- TASK DIRECTIONS
Every line holding the string "RADIO" is to be copied from the entries below.

- EXTRACTED RECORDS
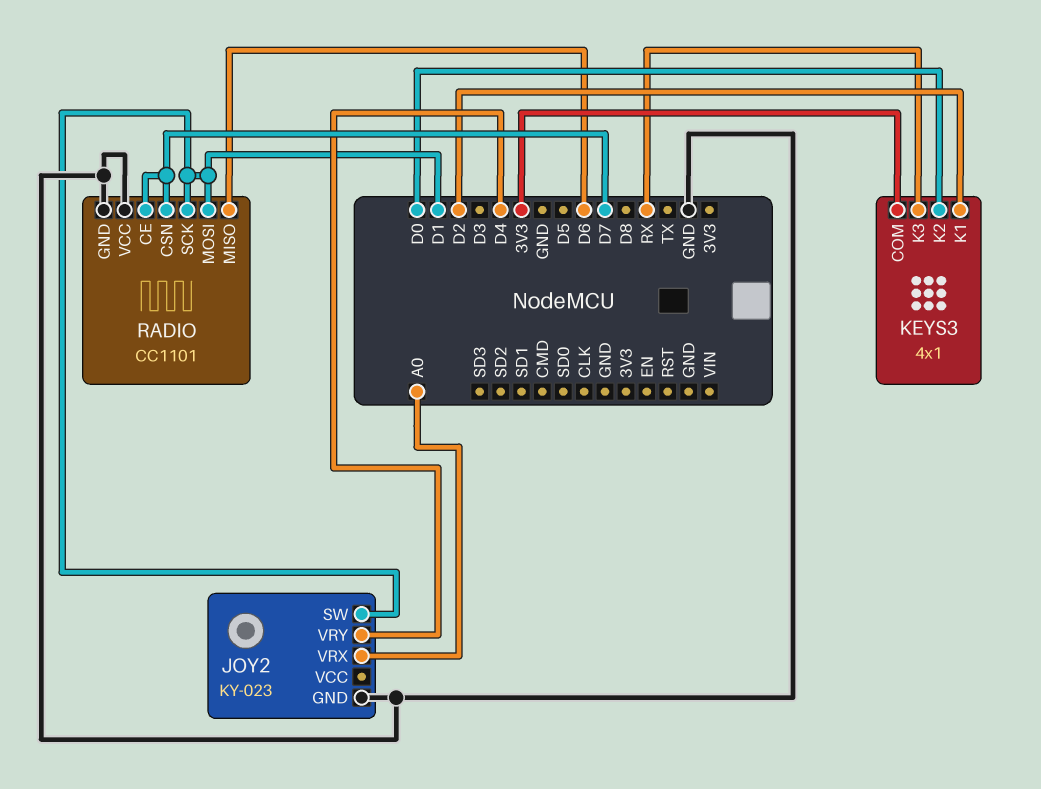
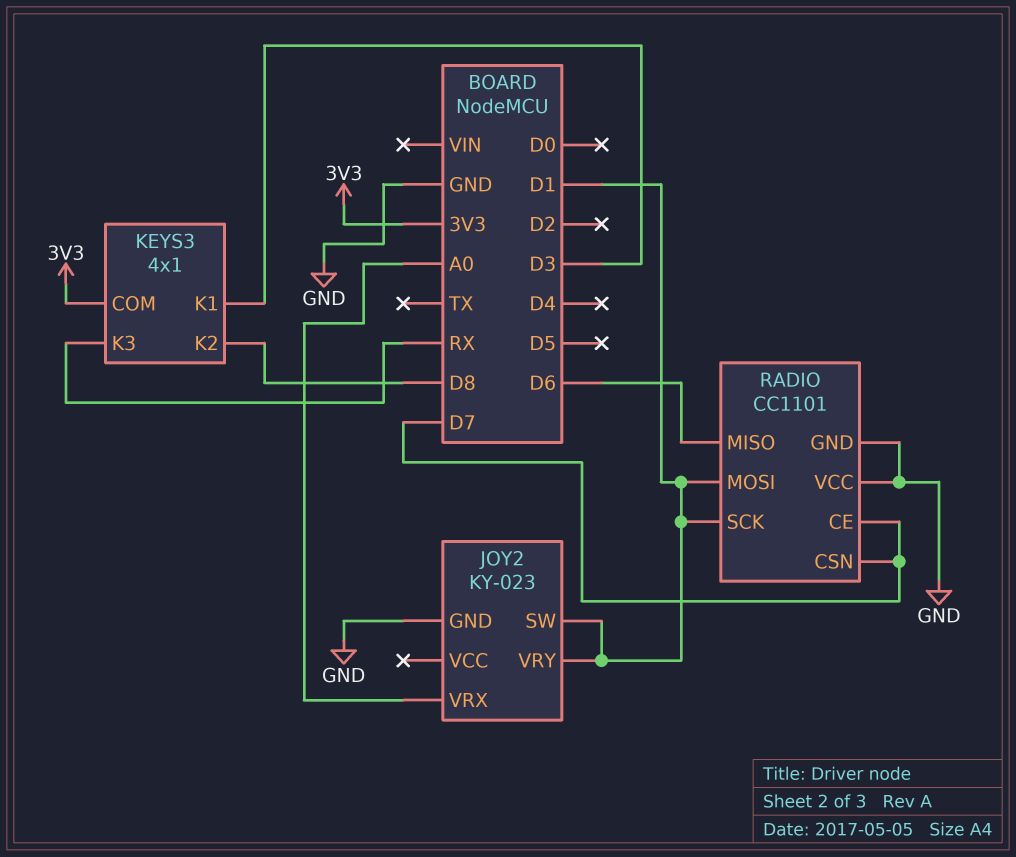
JOY2 pin VRY: D4 -> D1
KEYS3 pin K1: D2 -> D3
KEYS3 pin K2: D0 -> D8

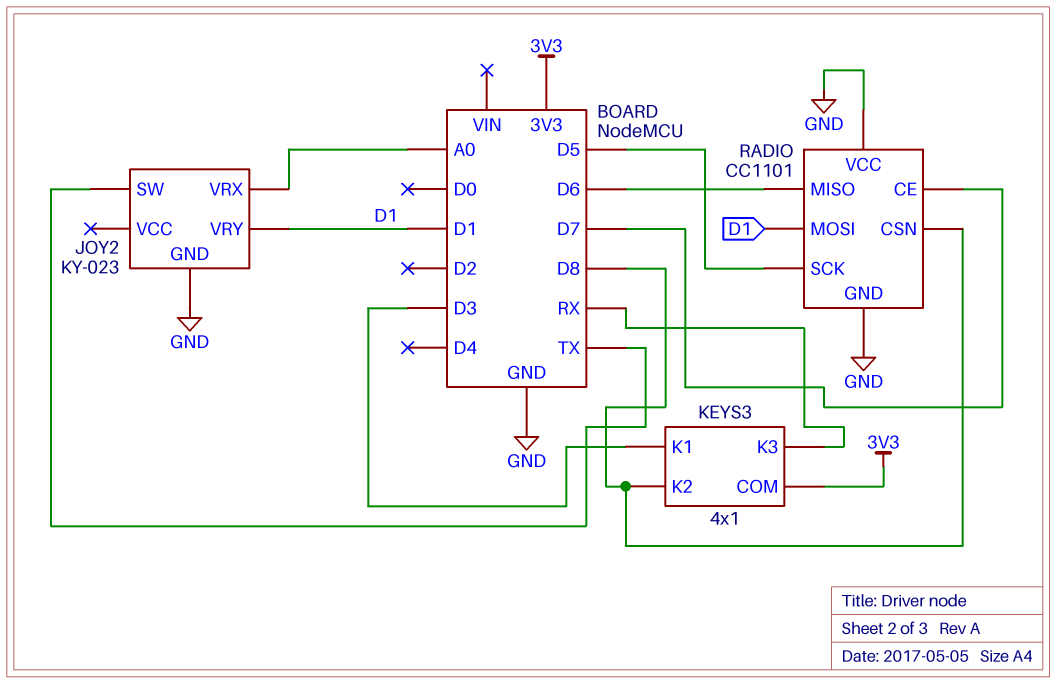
JOY2 pin SW: D1 -> TX
RADIO pin CSN: D7 -> D8
RADIO pin SCK: D1 -> D5

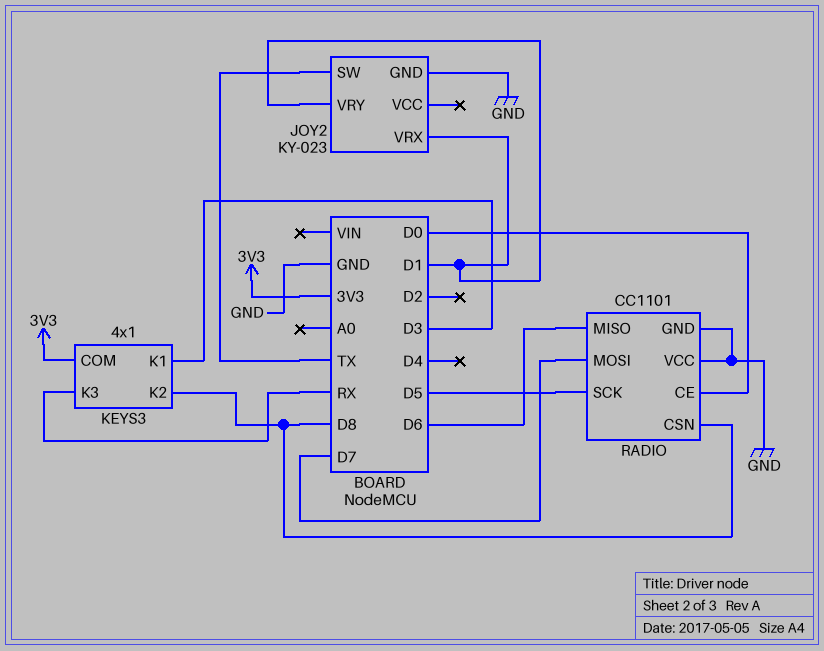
JOY2 pin VRX: A0 -> D1
RADIO pin CE: D7 -> D0
RADIO pin MOSI: D1 -> D7

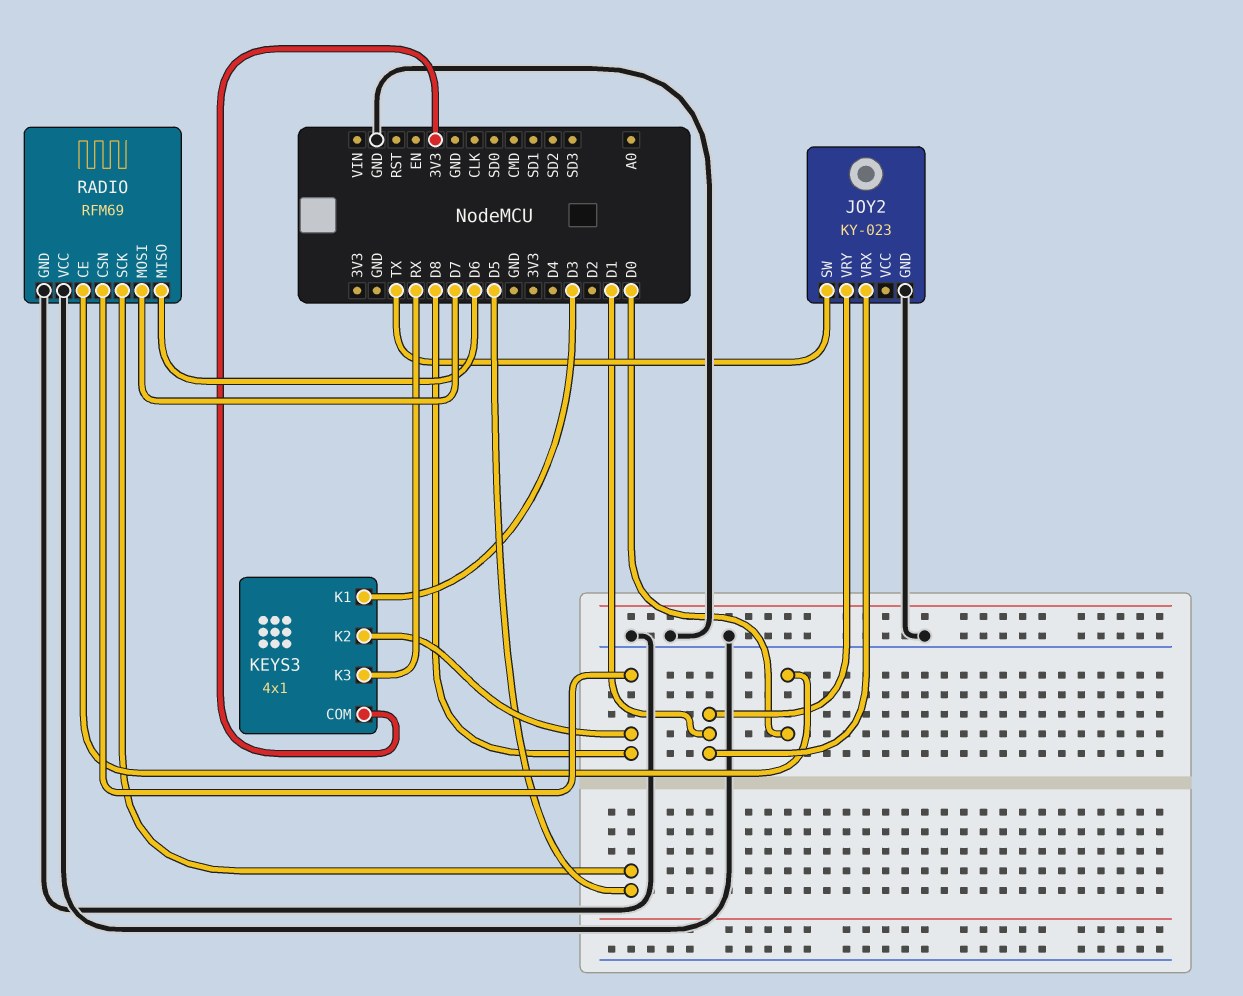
RADIO: CC1101 -> RFM69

- THE ANSWER
RADIO pin CSN: D7 -> D8
RADIO pin SCK: D1 -> D5
RADIO pin CE: D7 -> D0
RADIO pin MOSI: D1 -> D7
RADIO: CC1101 -> RFM69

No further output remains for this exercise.